(Activity):
Make an exact copy of all the entries below, with the pictures left out.
Start of Exercise data
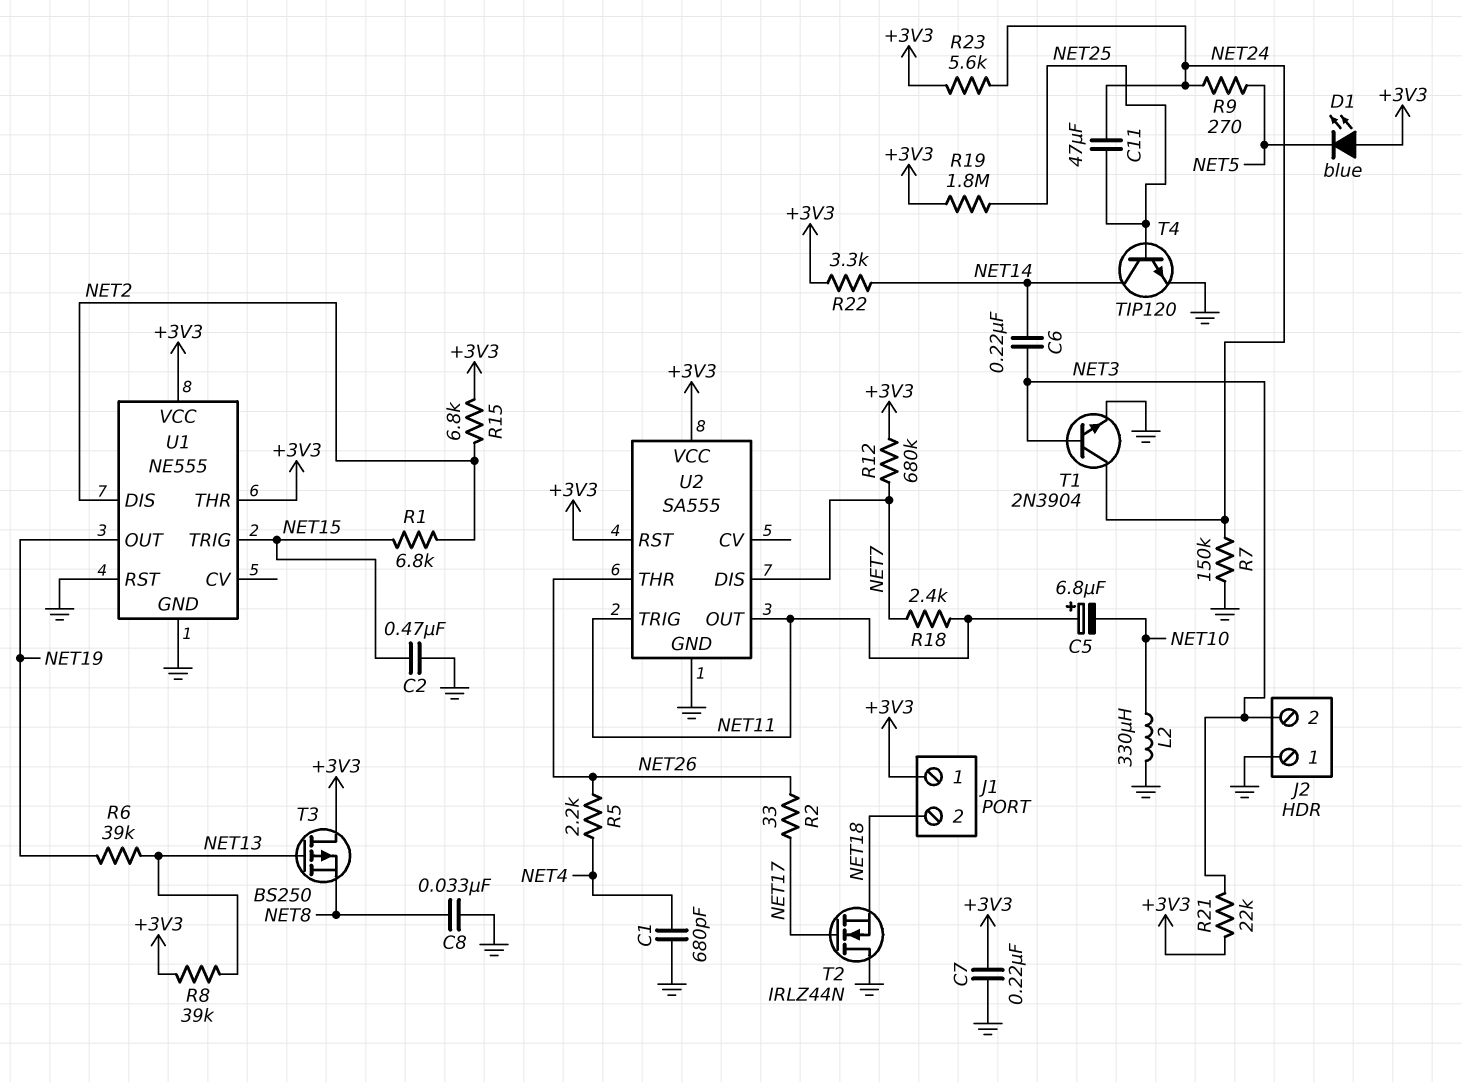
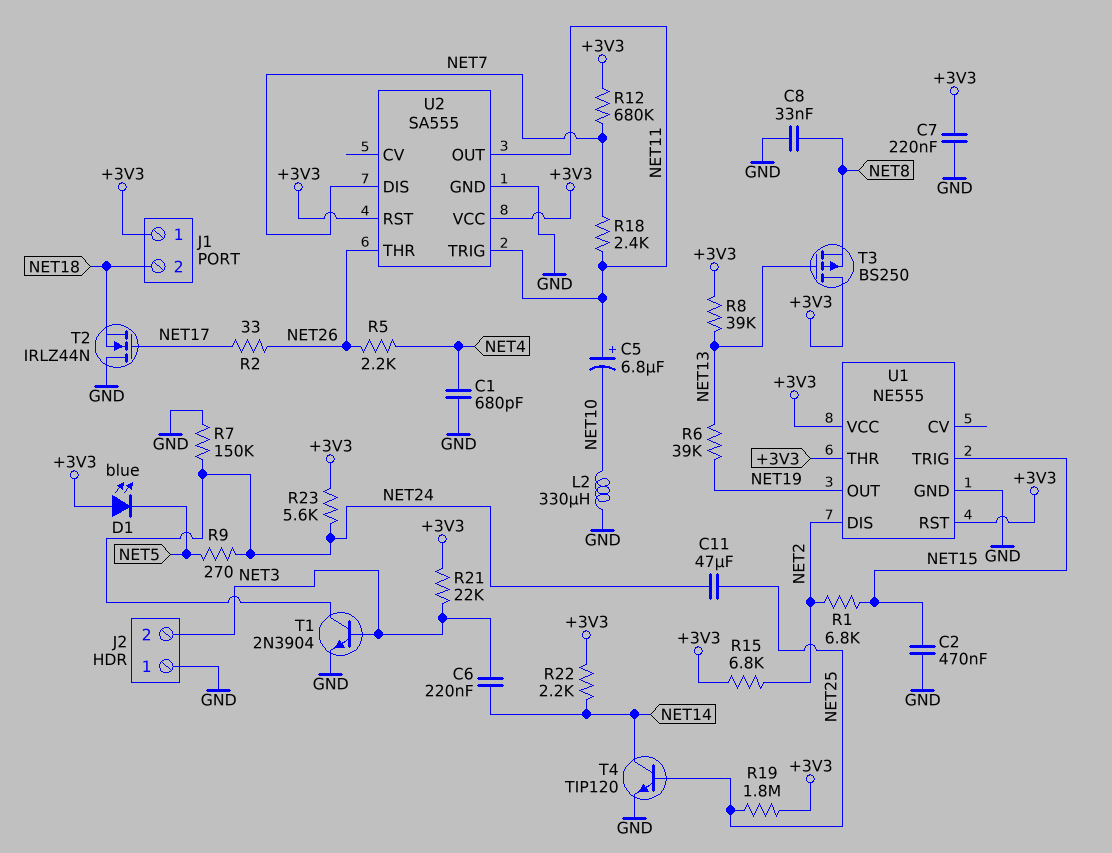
R22: 3.3k (+3V3, NET14) -> 2.2k (+3V3, NET14)
U1 pin RST: GND -> +3V3

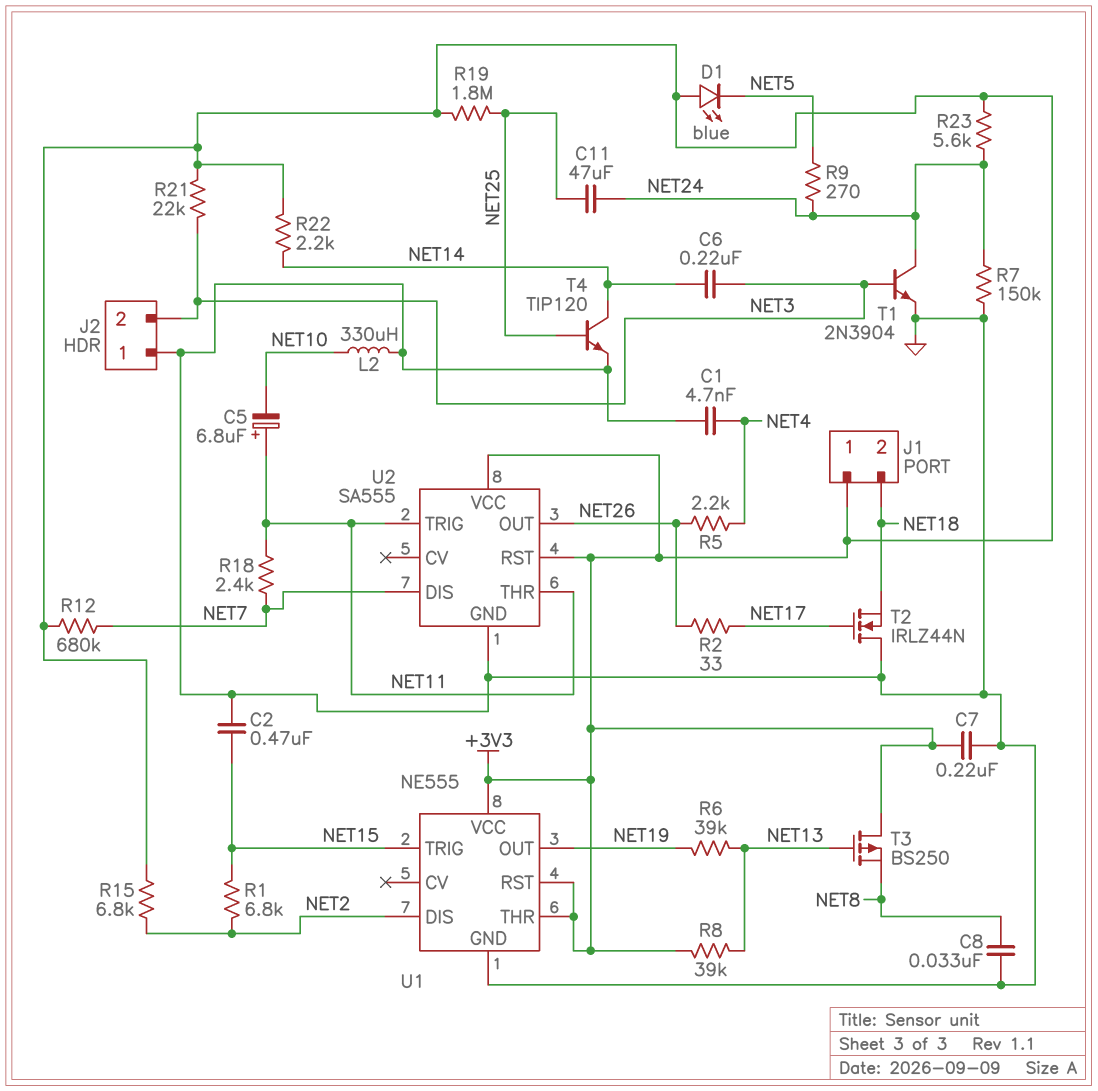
C1: 680pF (GND, NET4) -> 4.7nF (GND, NET4)
U2 pin OUT: NET11 -> NET26
U2 pin THR: NET26 -> NET11

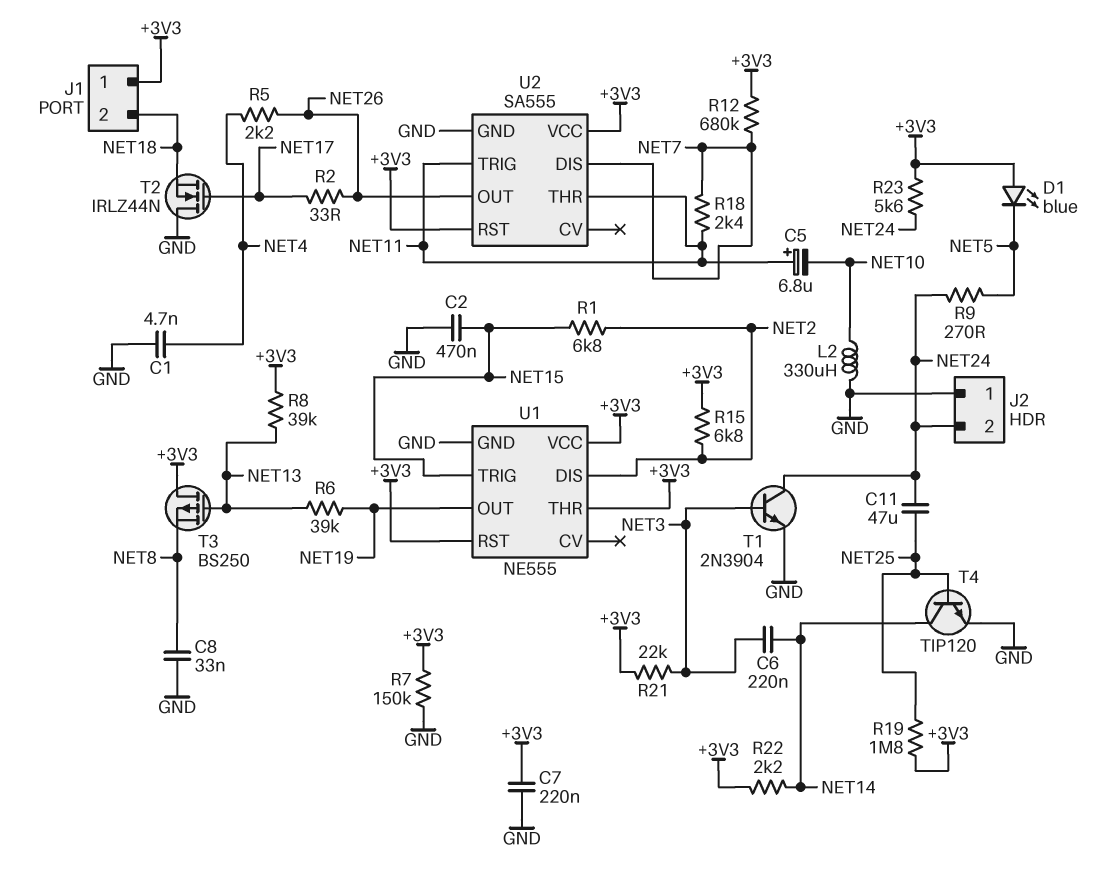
J2 pin 2: NET3 -> NET24
R7: 150k (GND, NET24) -> 150k (+3V3, GND)

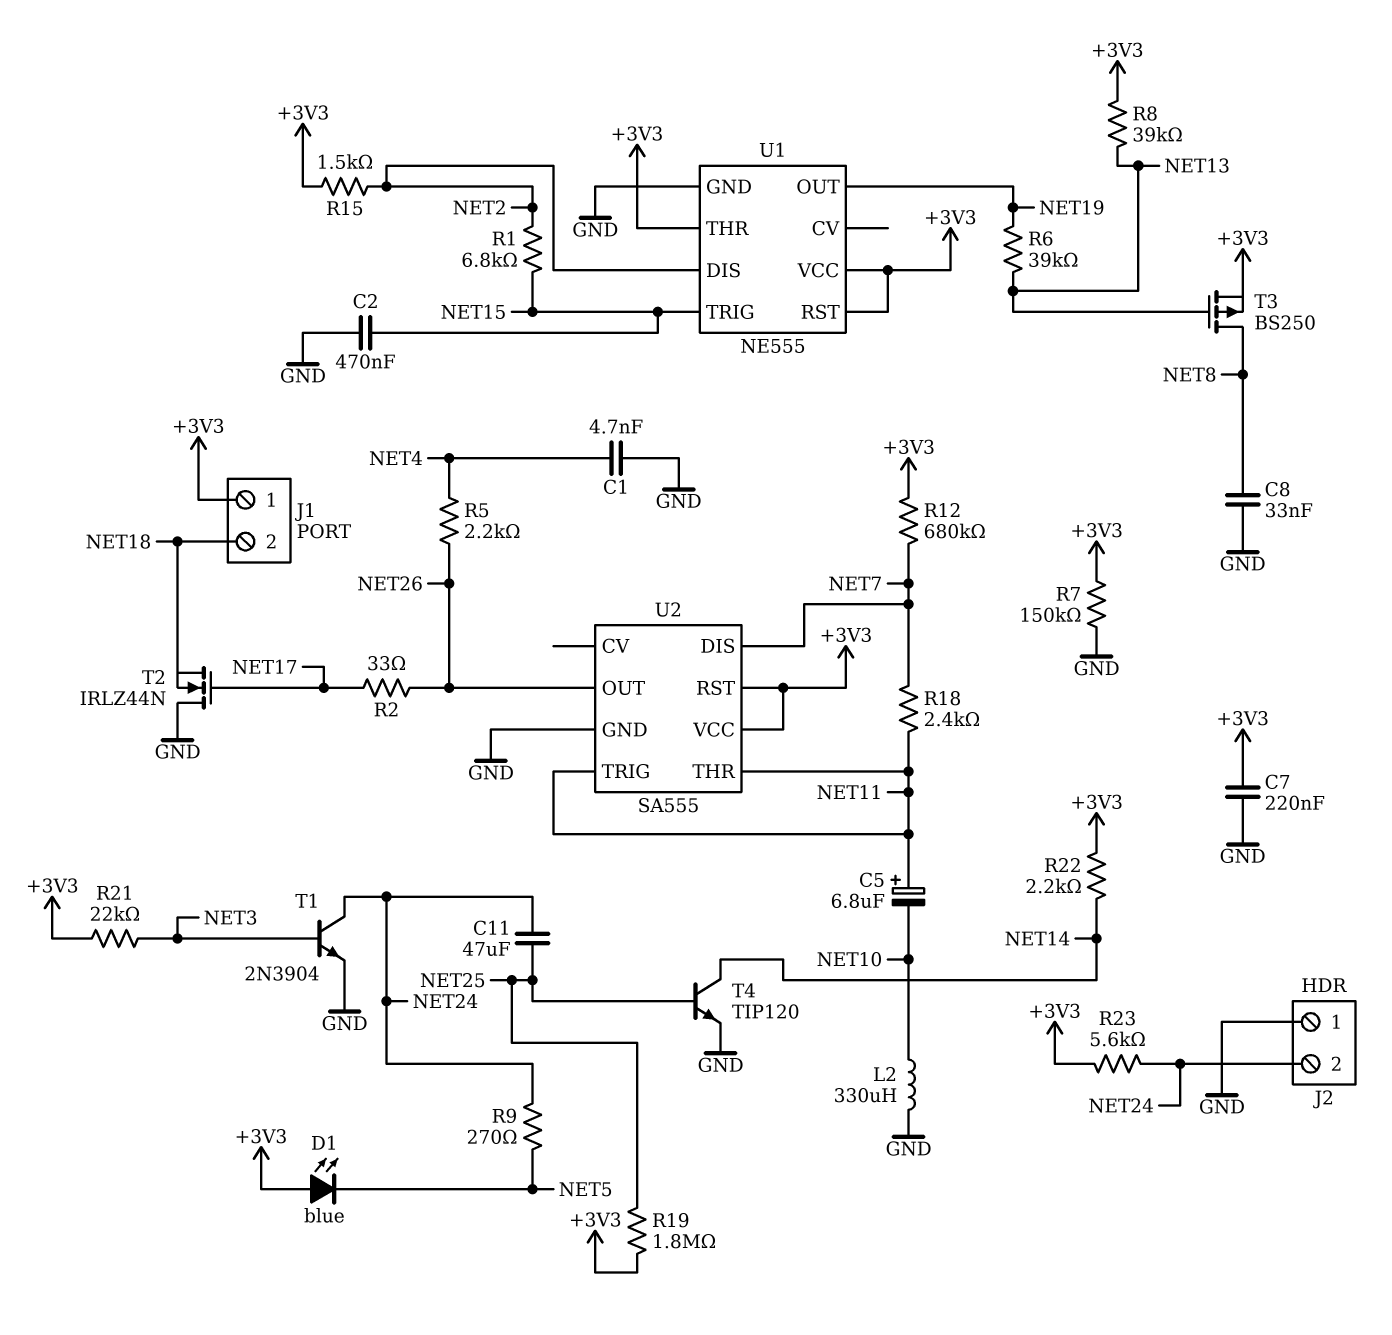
C6: 220nF (NET3, NET14) -> none
R15: 6.8k (+3V3, NET2) -> 1.5k (+3V3, NET2)
T3: PMOS BS250 (G NET13, D +3V3, S NET8) -> PMOS BS250 (G NET13, D NET8, S +3V3)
End of Exercise data
(Task solution):
R22: 3.3k (+3V3, NET14) -> 2.2k (+3V3, NET14)
U1 pin RST: GND -> +3V3

C1: 680pF (GND, NET4) -> 4.7nF (GND, NET4)
U2 pin OUT: NET11 -> NET26
U2 pin THR: NET26 -> NET11

J2 pin 2: NET3 -> NET24
R7: 150k (GND, NET24) -> 150k (+3V3, GND)

C6: 220nF (NET3, NET14) -> none
R15: 6.8k (+3V3, NET2) -> 1.5k (+3V3, NET2)
T3: PMOS BS250 (G NET13, D +3V3, S NET8) -> PMOS BS250 (G NET13, D NET8, S +3V3)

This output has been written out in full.